Reproduce every entry word for word. Drop all pictures from the copy.

━━━━━ EXERCISE MATERIAL

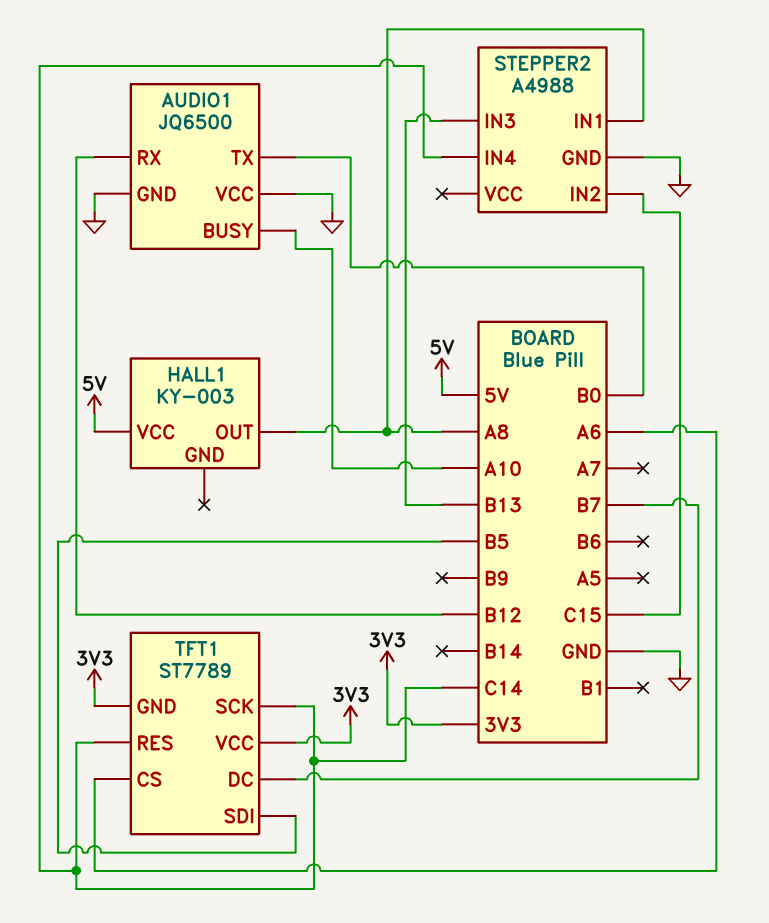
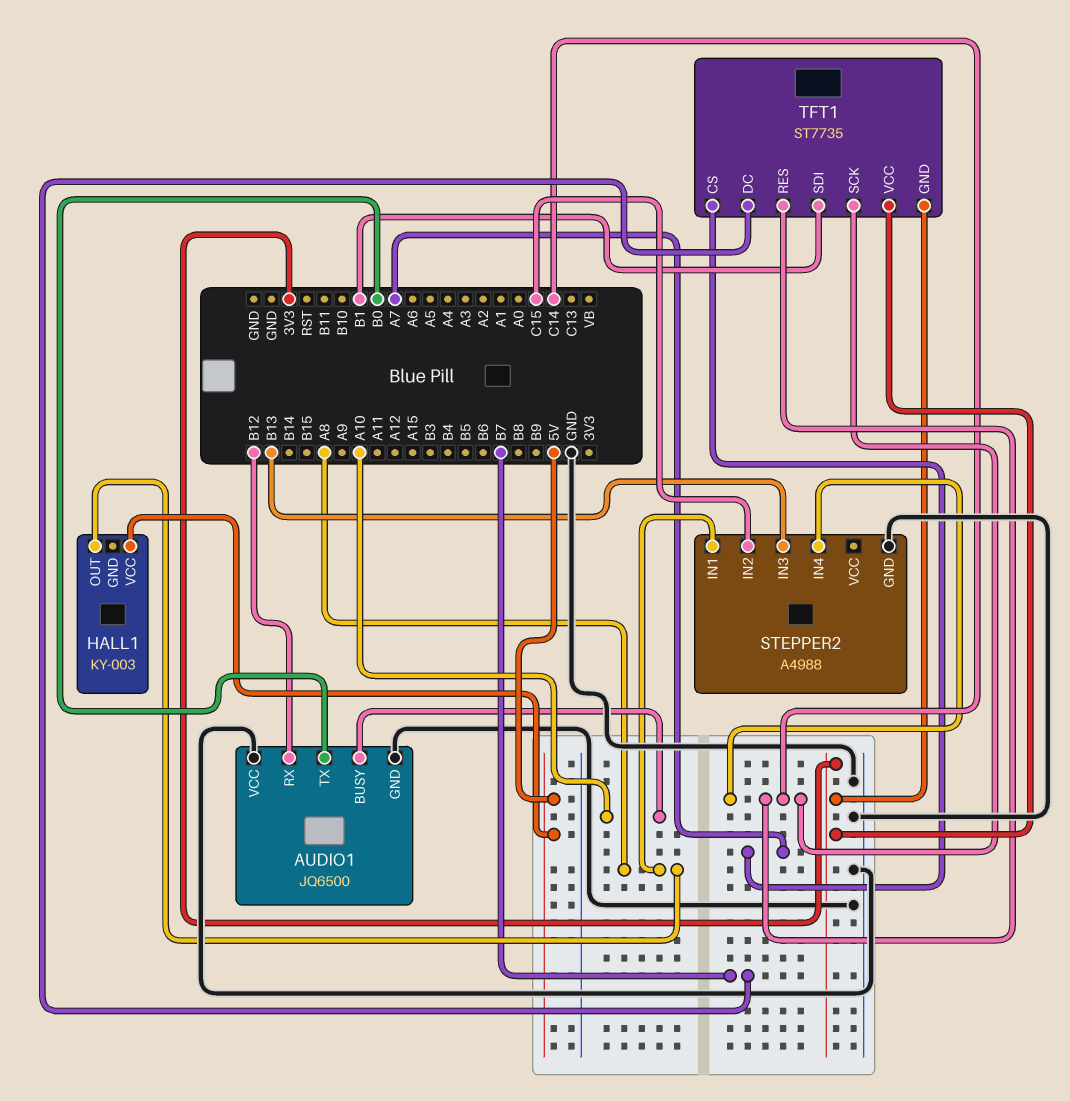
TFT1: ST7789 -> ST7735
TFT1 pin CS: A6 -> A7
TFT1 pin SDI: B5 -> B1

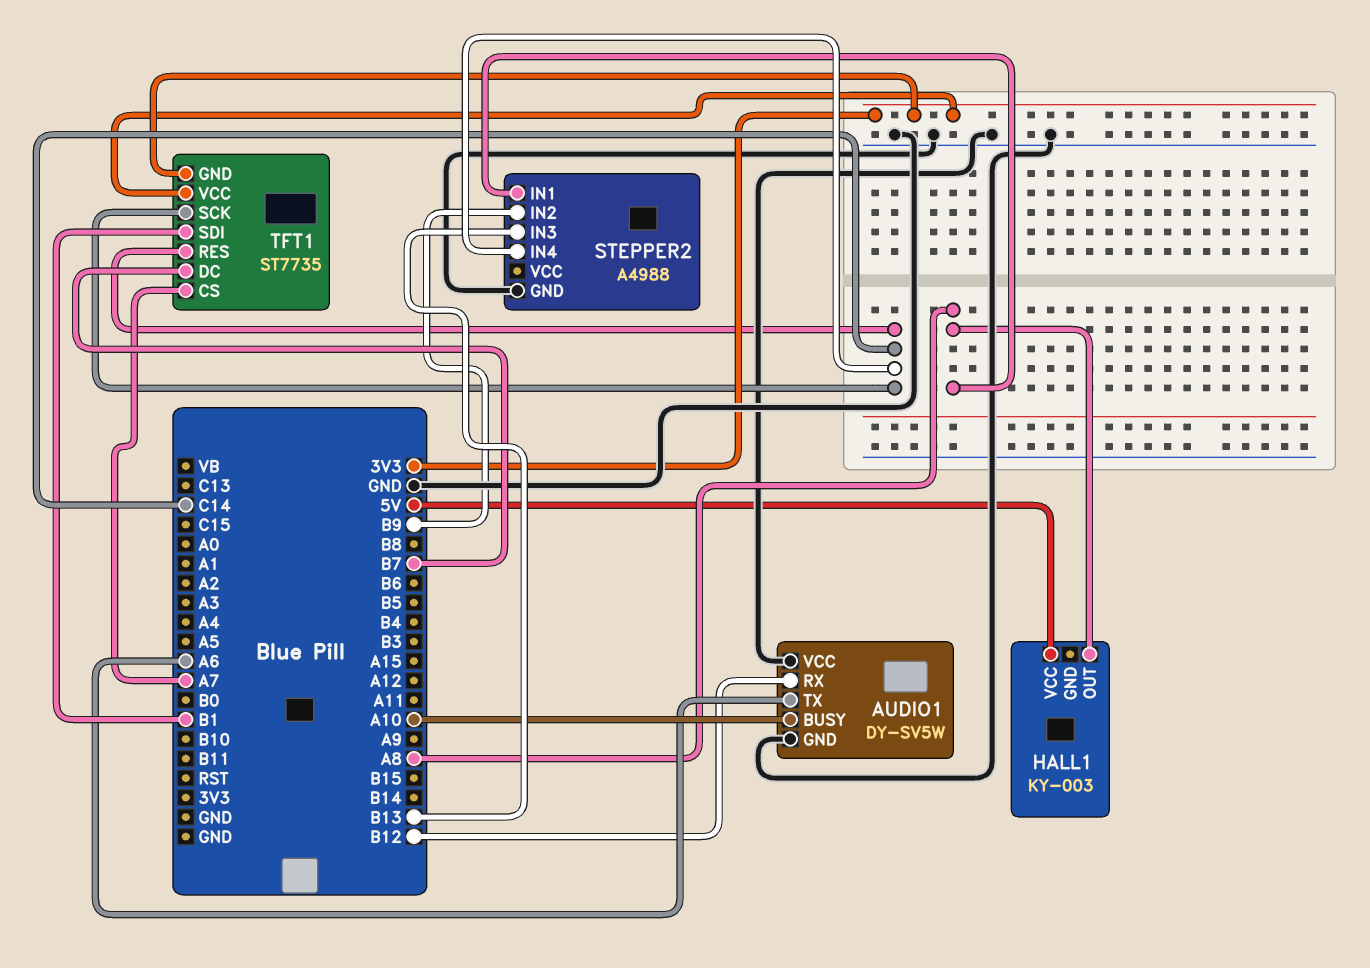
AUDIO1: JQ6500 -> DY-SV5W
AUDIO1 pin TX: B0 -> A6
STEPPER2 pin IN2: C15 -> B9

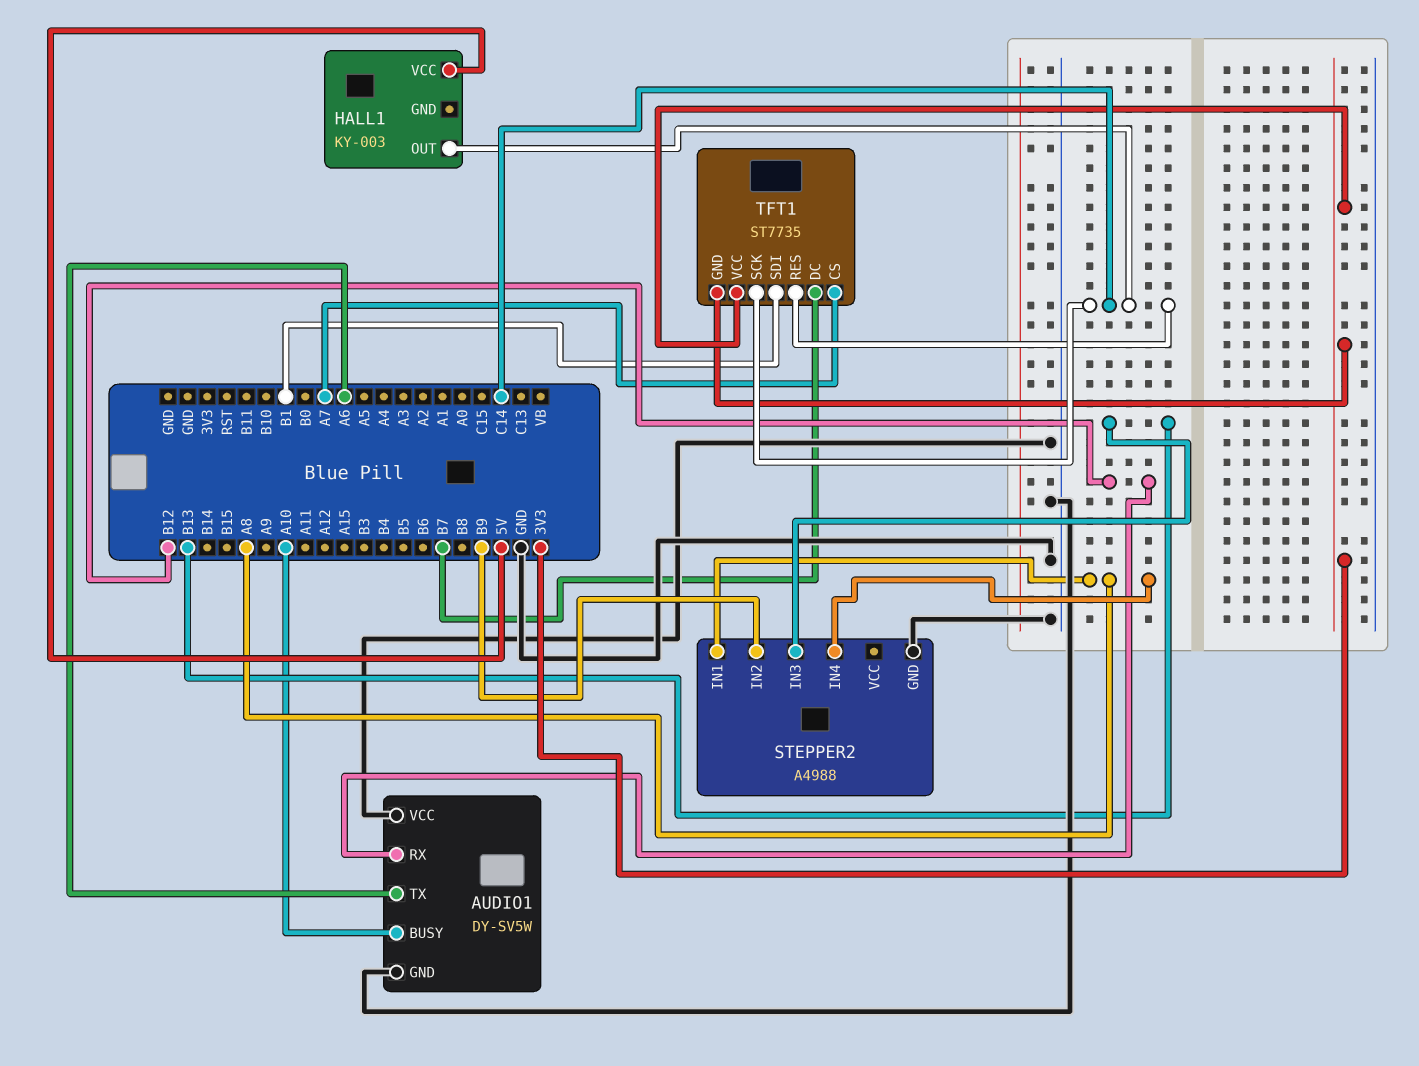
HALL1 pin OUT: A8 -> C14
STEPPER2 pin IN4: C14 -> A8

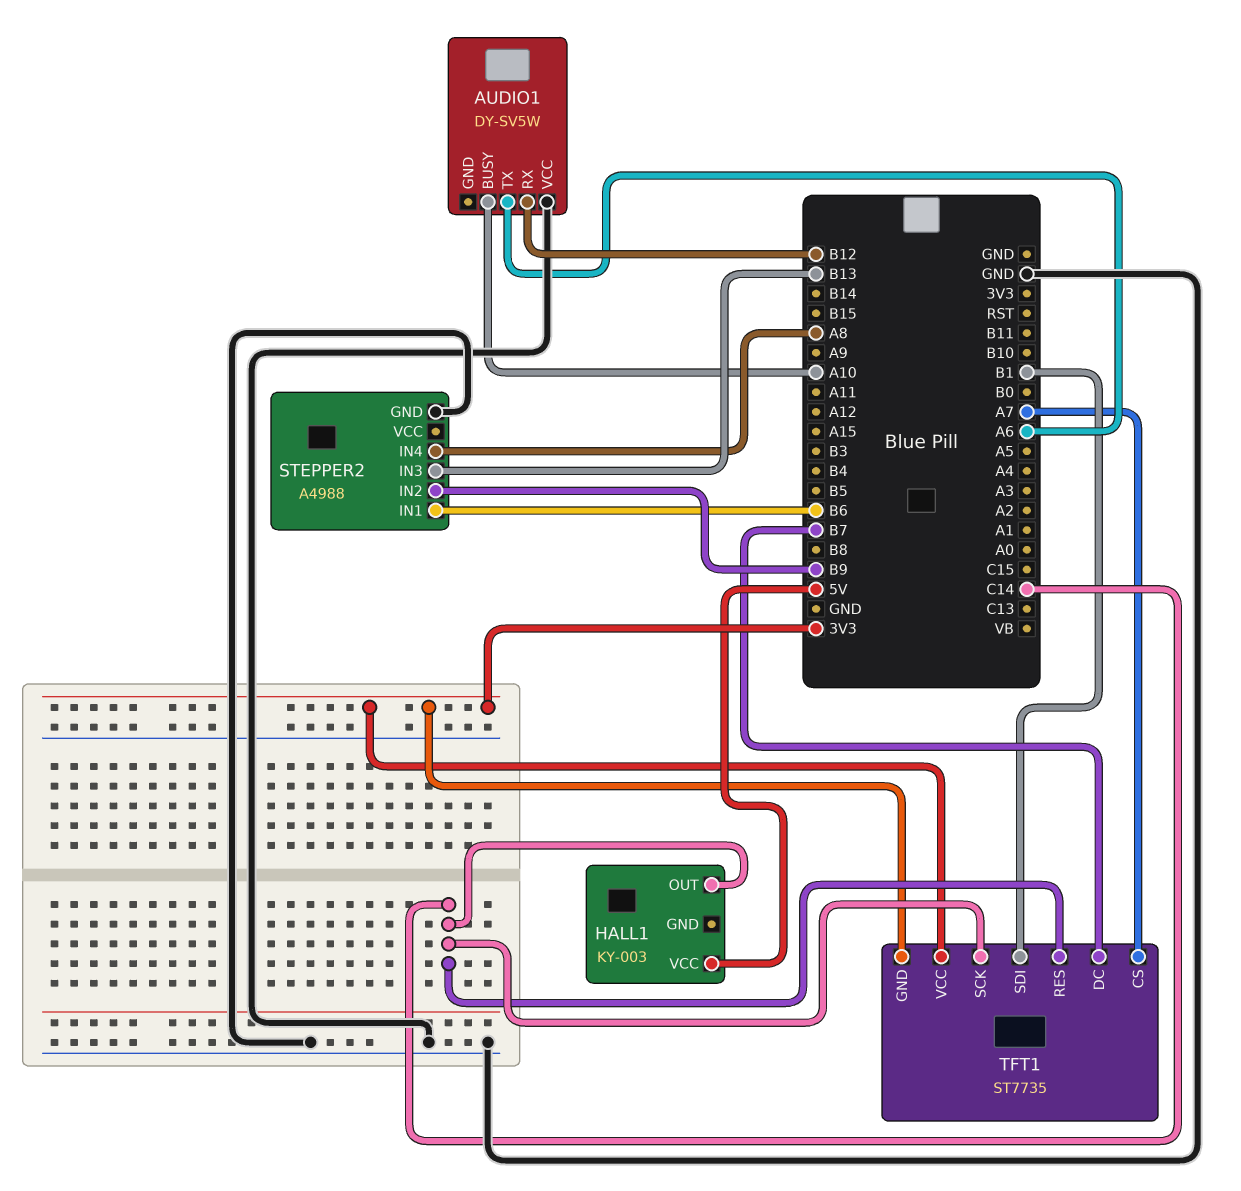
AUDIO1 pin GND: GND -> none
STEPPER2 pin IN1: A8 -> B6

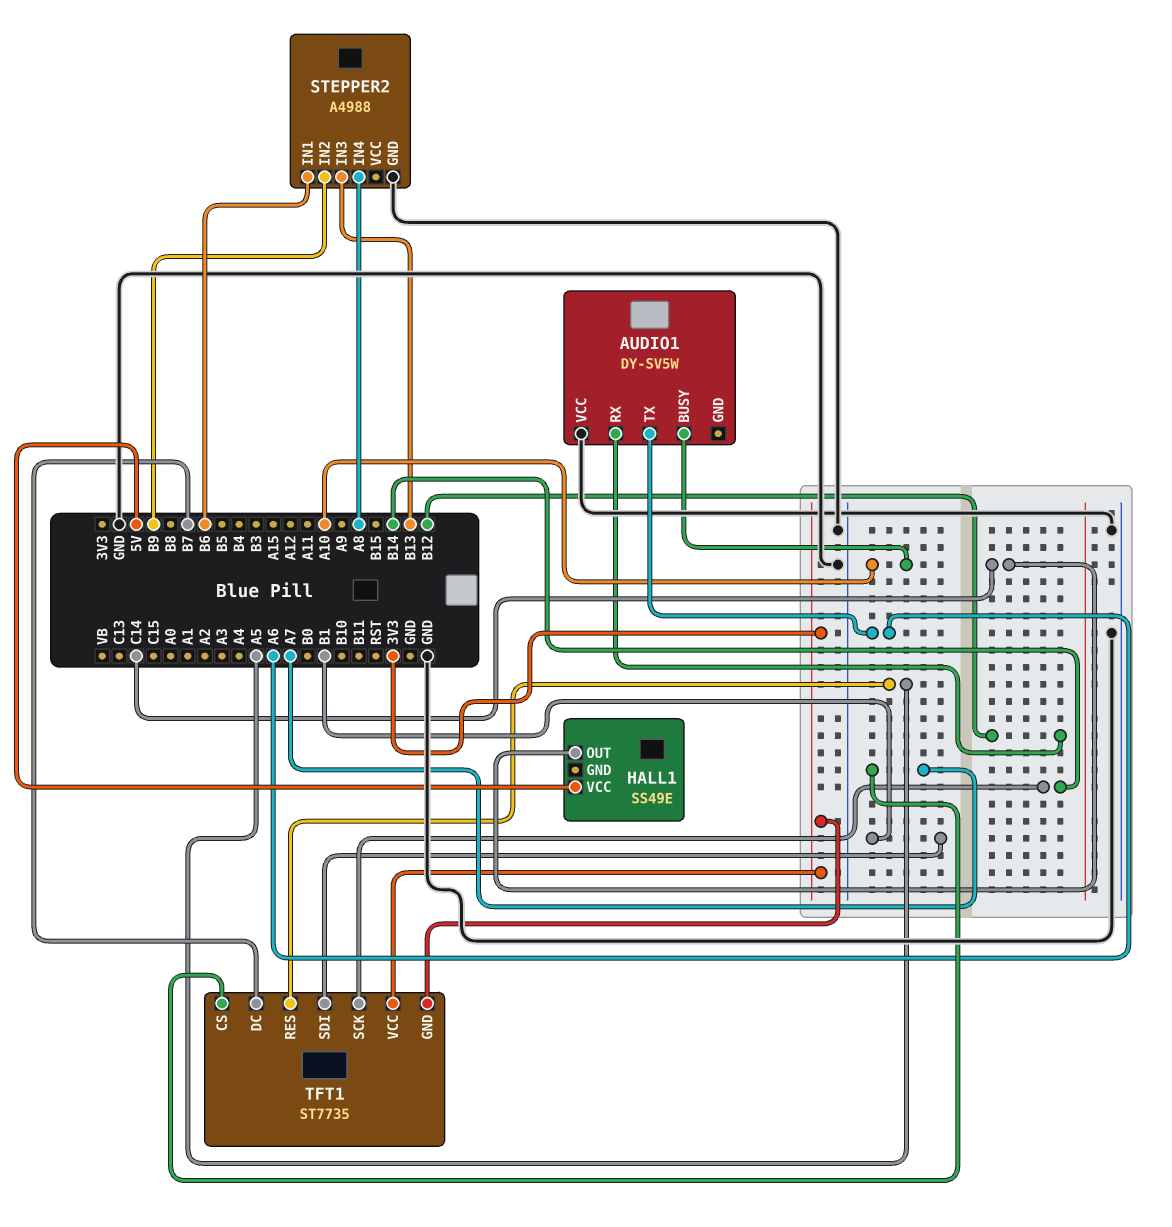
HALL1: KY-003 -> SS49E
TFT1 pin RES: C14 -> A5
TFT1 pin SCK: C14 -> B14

━━━━━━━━━━

**ANSWER SECTION**.
TFT1: ST7789 -> ST7735
TFT1 pin CS: A6 -> A7
TFT1 pin SDI: B5 -> B1

AUDIO1: JQ6500 -> DY-SV5W
AUDIO1 pin TX: B0 -> A6
STEPPER2 pin IN2: C15 -> B9

HALL1 pin OUT: A8 -> C14
STEPPER2 pin IN4: C14 -> A8

AUDIO1 pin GND: GND -> none
STEPPER2 pin IN1: A8 -> B6

HALL1: KY-003 -> SS49E
TFT1 pin RES: C14 -> A5
TFT1 pin SCK: C14 -> B14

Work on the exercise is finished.